■ **Work to be completed**:
Every record that follows should be written out word for word; the pictures stay out.

■ **Data in this exercise**:
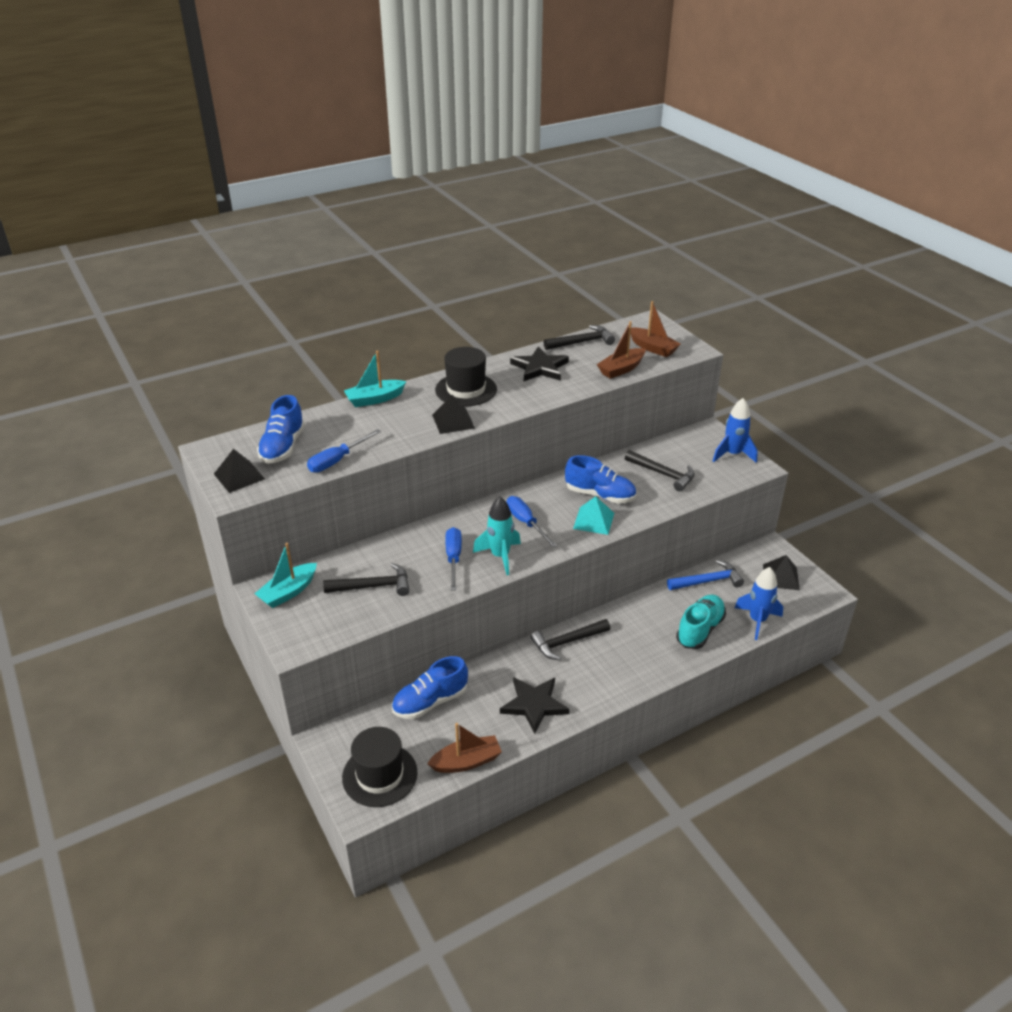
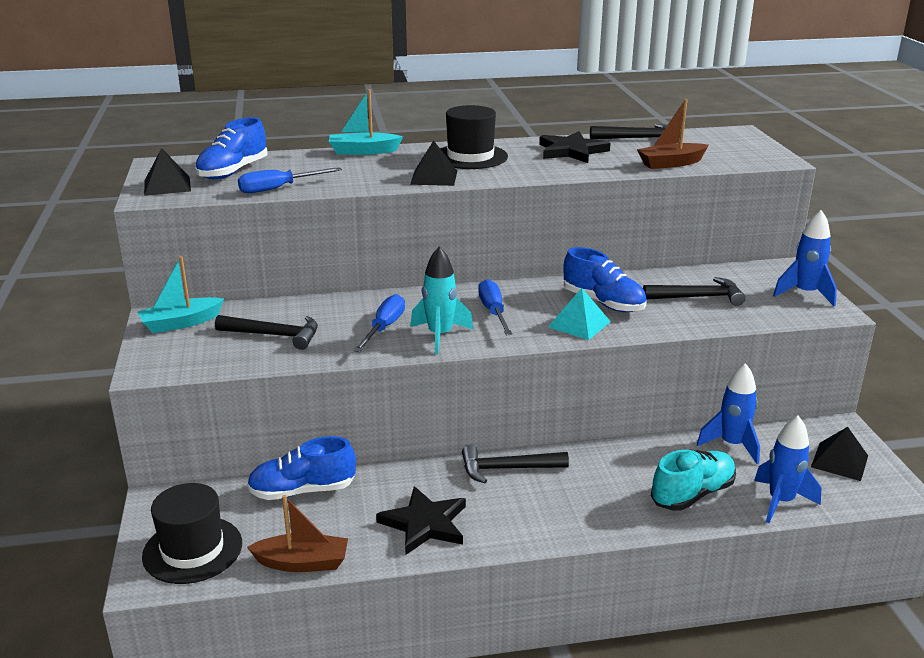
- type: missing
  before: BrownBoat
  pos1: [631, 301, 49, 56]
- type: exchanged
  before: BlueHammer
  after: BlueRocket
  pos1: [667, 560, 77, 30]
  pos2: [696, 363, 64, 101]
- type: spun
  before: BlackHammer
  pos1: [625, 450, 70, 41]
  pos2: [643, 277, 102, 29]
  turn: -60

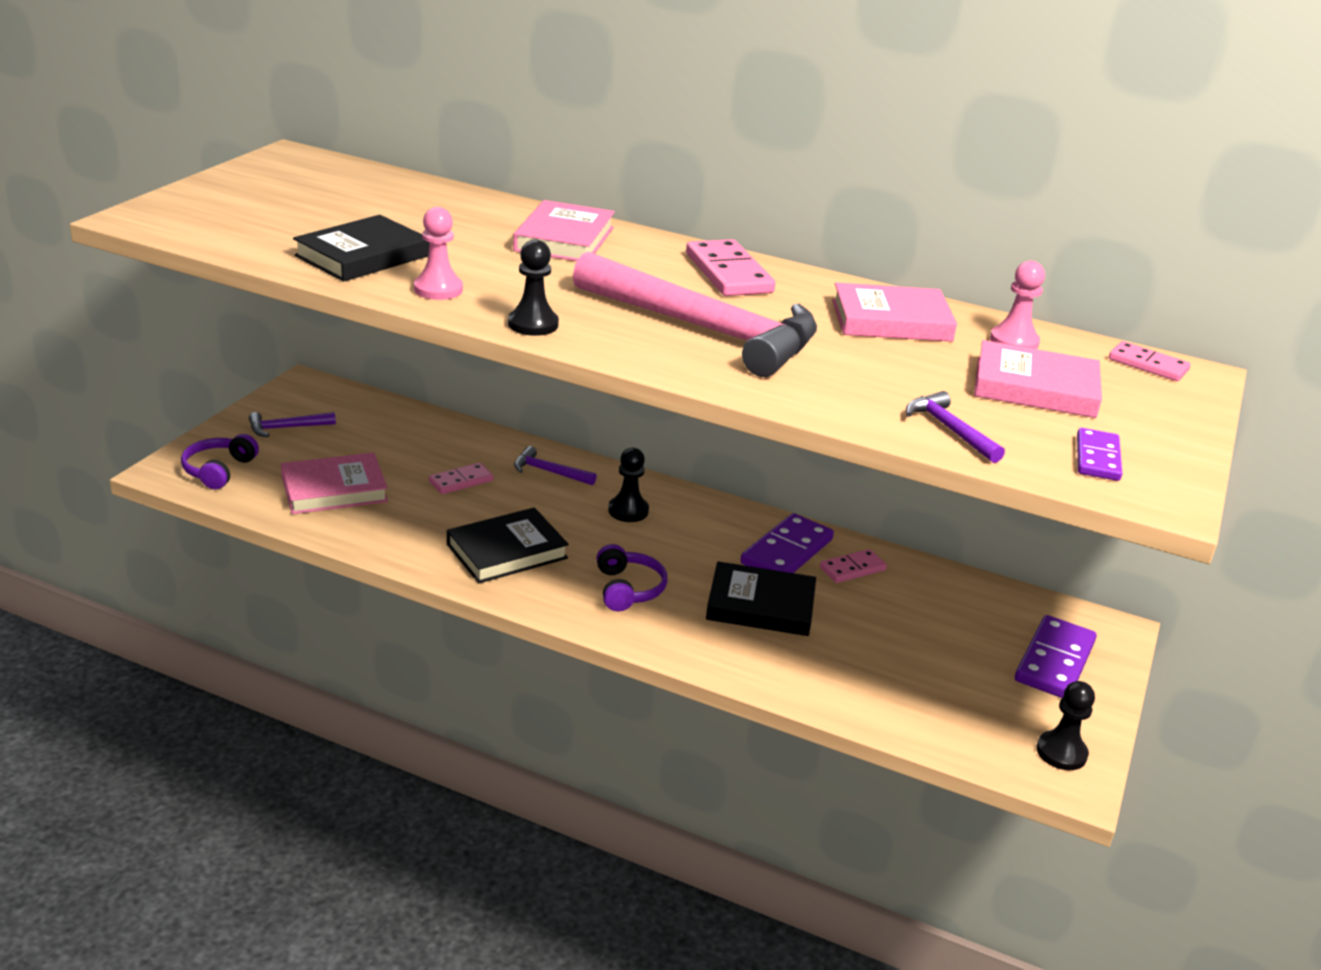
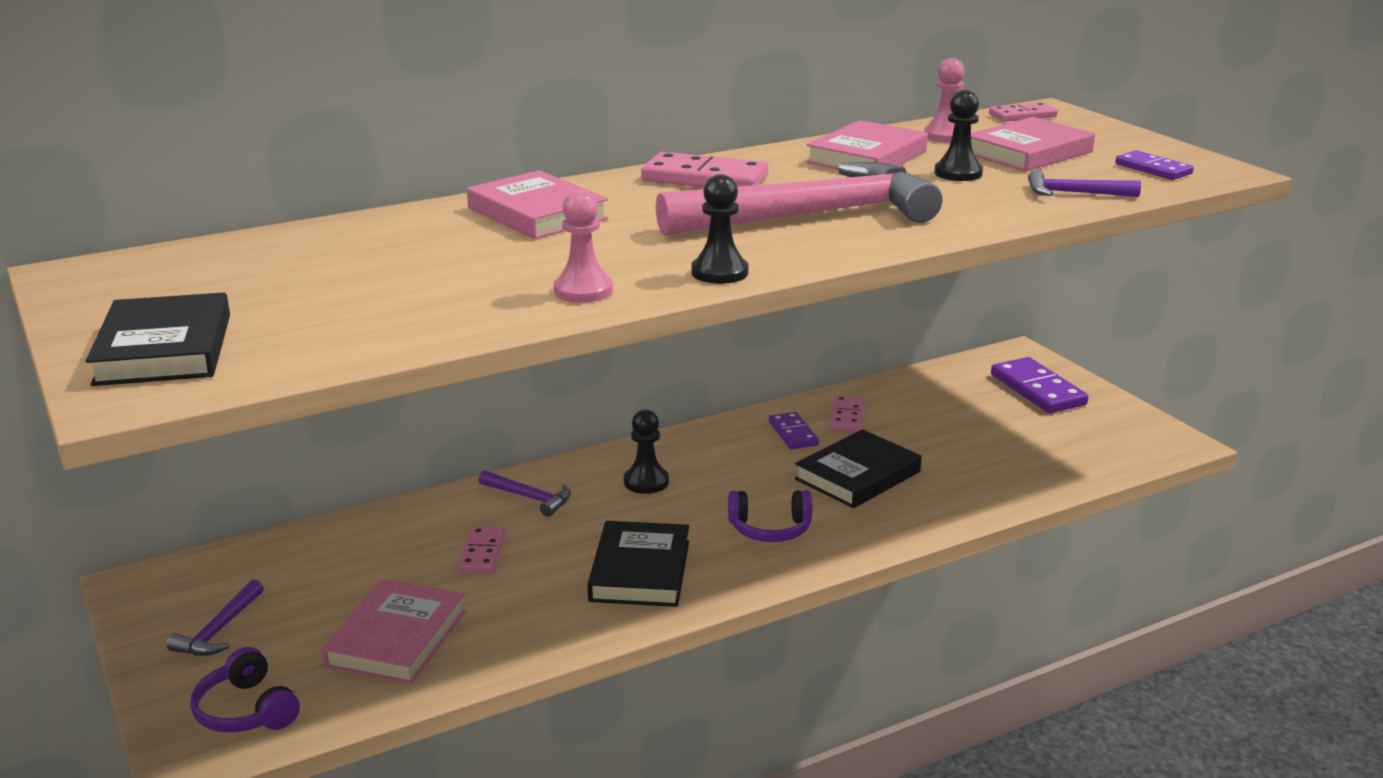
- type: relocated
  before: BlackBook
  pos1: [293, 215, 137, 67]
  pos2: [86, 292, 144, 94]
- type: relocated
  before: BlackPawn
  pos1: [1036, 681, 59, 89]
  pos2: [934, 90, 49, 91]
- type: spun
  before: PurpleHammer
  pos1: [514, 446, 83, 39]
  pos2: [478, 470, 93, 47]
  turn: -120
- type: spun
  before: PurpleHeadphones
  pos1: [596, 544, 71, 67]
  pos2: [728, 490, 85, 52]
  turn: 150
- type: size
  before: PurpleDomino
  pos1: [741, 513, 93, 60]
  pos2: [769, 412, 50, 37]
  scale: 0.6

■ **Solved problem**:
- type: missing
  before: BrownBoat
  pos1: [631, 301, 49, 56]
- type: exchanged
  before: BlueHammer
  after: BlueRocket
  pos1: [667, 560, 77, 30]
  pos2: [696, 363, 64, 101]
- type: spun
  before: BlackHammer
  pos1: [625, 450, 70, 41]
  pos2: [643, 277, 102, 29]
  turn: -60

- type: relocated
  before: BlackBook
  pos1: [293, 215, 137, 67]
  pos2: [86, 292, 144, 94]
- type: relocated
  before: BlackPawn
  pos1: [1036, 681, 59, 89]
  pos2: [934, 90, 49, 91]
- type: spun
  before: PurpleHammer
  pos1: [514, 446, 83, 39]
  pos2: [478, 470, 93, 47]
  turn: -120
- type: spun
  before: PurpleHeadphones
  pos1: [596, 544, 71, 67]
  pos2: [728, 490, 85, 52]
  turn: 150
- type: size
  before: PurpleDomino
  pos1: [741, 513, 93, 60]
  pos2: [769, 412, 50, 37]
  scale: 0.6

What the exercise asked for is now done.